» **Activity**
Your answer must consist of every line from the data below that includes the word "orange".

======== Task data ========

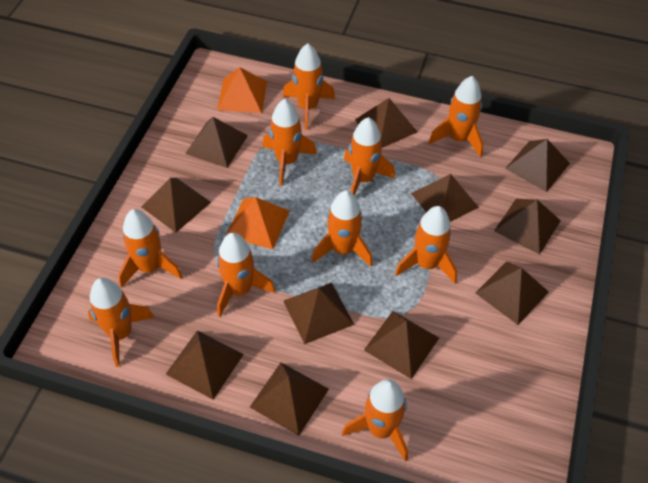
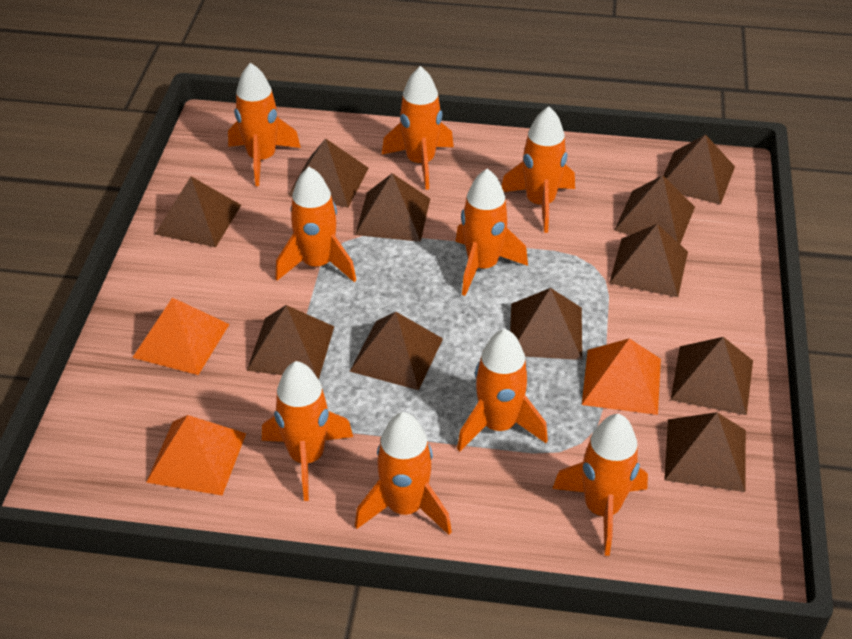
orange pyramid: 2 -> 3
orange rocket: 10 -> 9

========
======== Task data ========

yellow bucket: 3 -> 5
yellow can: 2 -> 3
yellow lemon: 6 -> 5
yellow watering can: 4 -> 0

========

» **Response box**
orange pyramid: 2 -> 3
orange rocket: 10 -> 9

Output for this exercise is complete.